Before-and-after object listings
━━━━━━━━━━━━━━━━

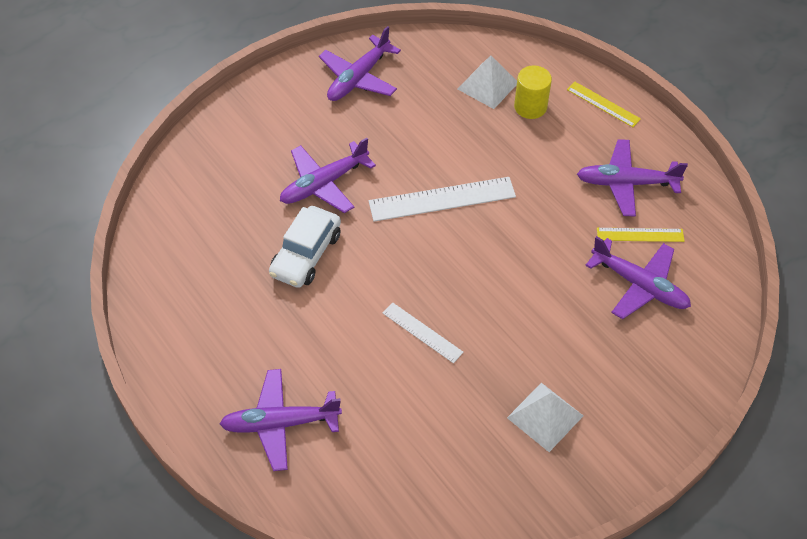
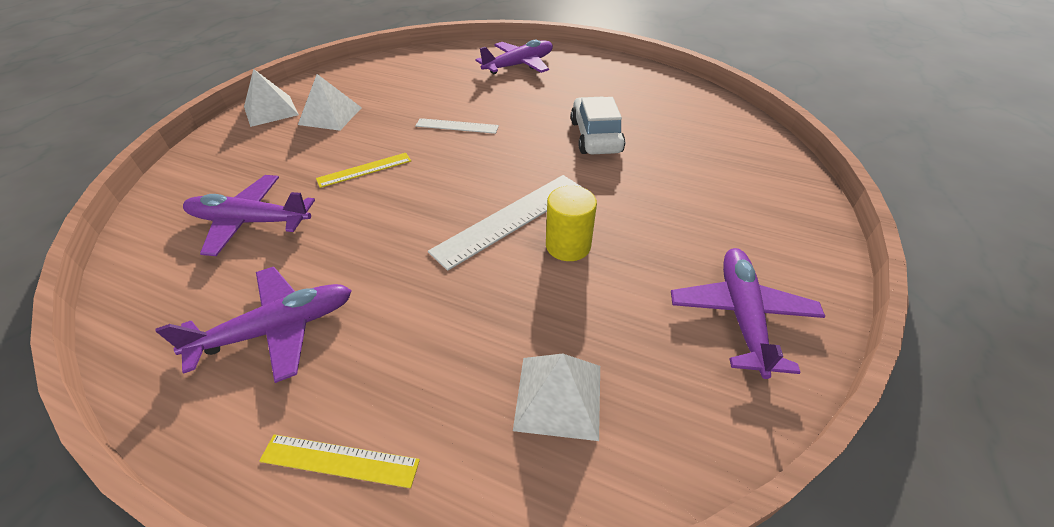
camera: 150 degrees right, 10 degrees down
(324, 184) = (640, 187): purple plane -> none
(530, 107) = (468, 389): yellow cylinder -> yellow cylinder (568, 245)
(609, 462) = (271, 110): none -> white pyramid
(640, 235) = (252, 271): yellow ruler -> yellow ruler (364, 170)

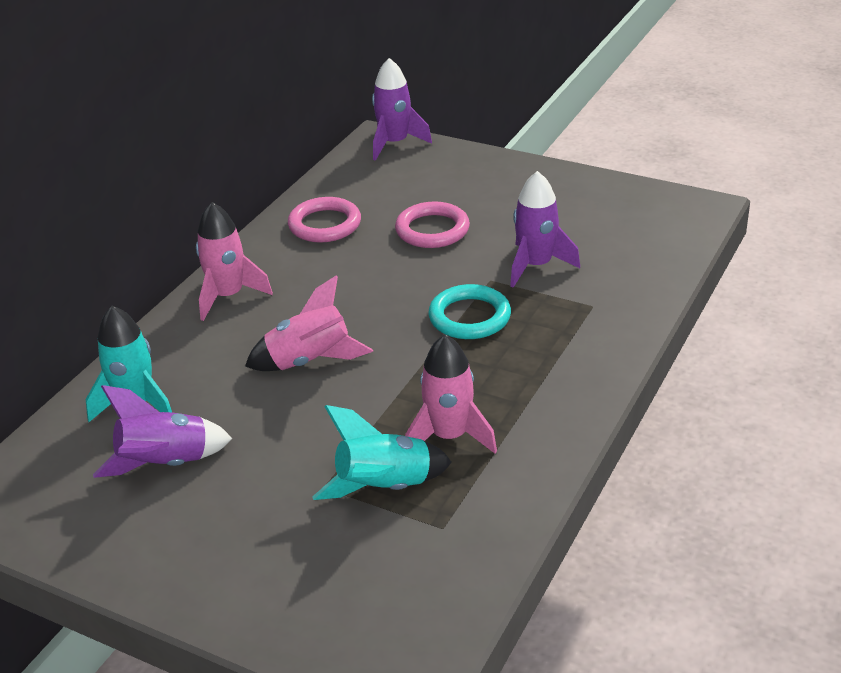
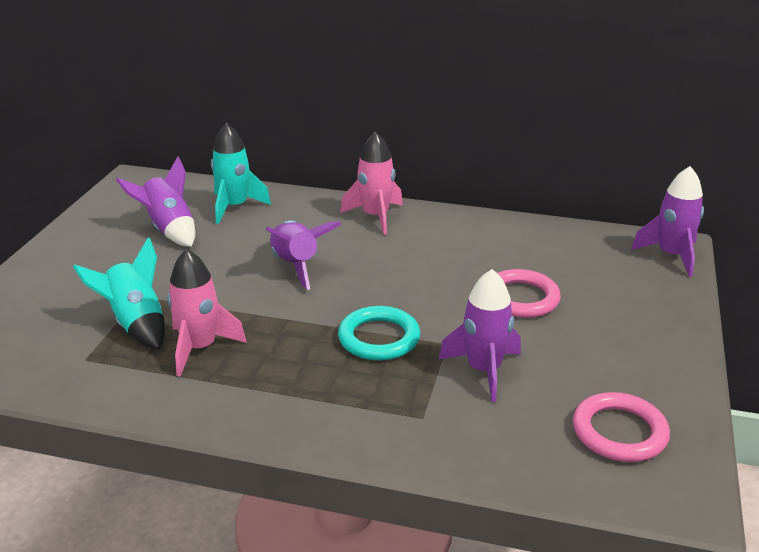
camera: 75 degrees right, 5 degrees down
(309, 361) = (296, 265): pink rocket -> purple rocket
(325, 225) = (501, 241): pink ring -> pink ring (619, 432)

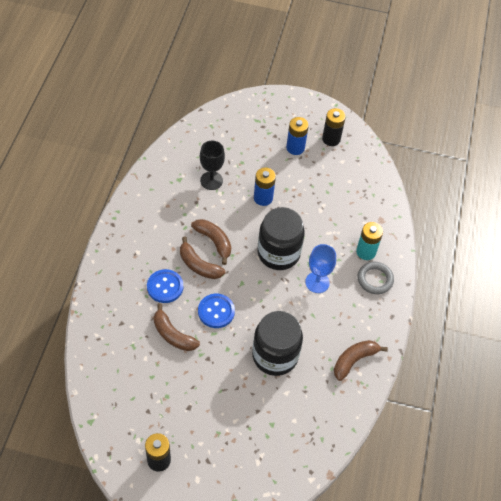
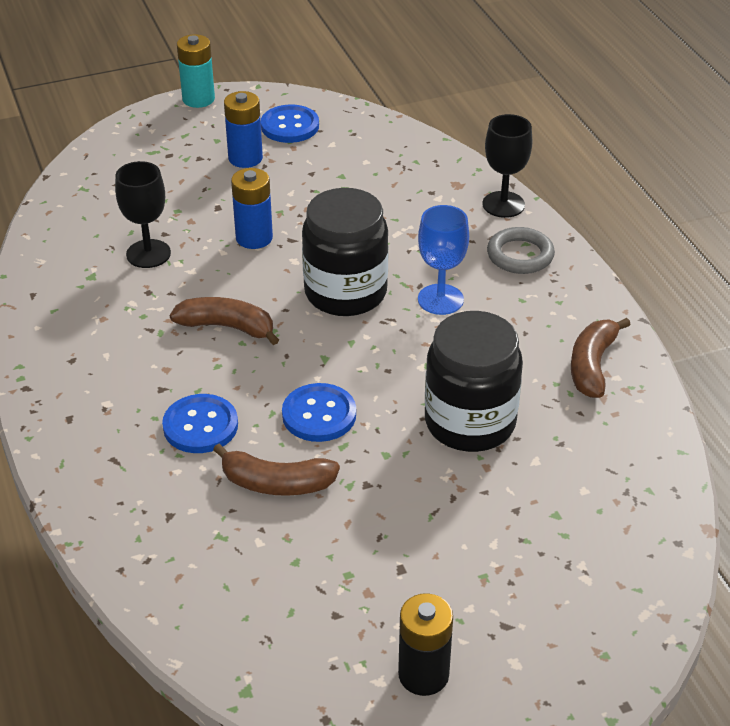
camera: 30 degrees left, 15 degrees down
(198, 265) = (231, 369): brown banana -> none
(331, 139) = (290, 126): black battery -> blue button
(366, 252) = (474, 230): turquoise battery -> turquoise battery (198, 99)
(393, 245) = (503, 204): none -> black goblet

━━━━━━━━━━━━━━━━

» What to do
Which lines above include the word "camera"? Return each one.

» Output below
camera: 150 degrees right, 10 degrees down
camera: 75 degrees right, 5 degrees down
camera: 30 degrees left, 15 degrees down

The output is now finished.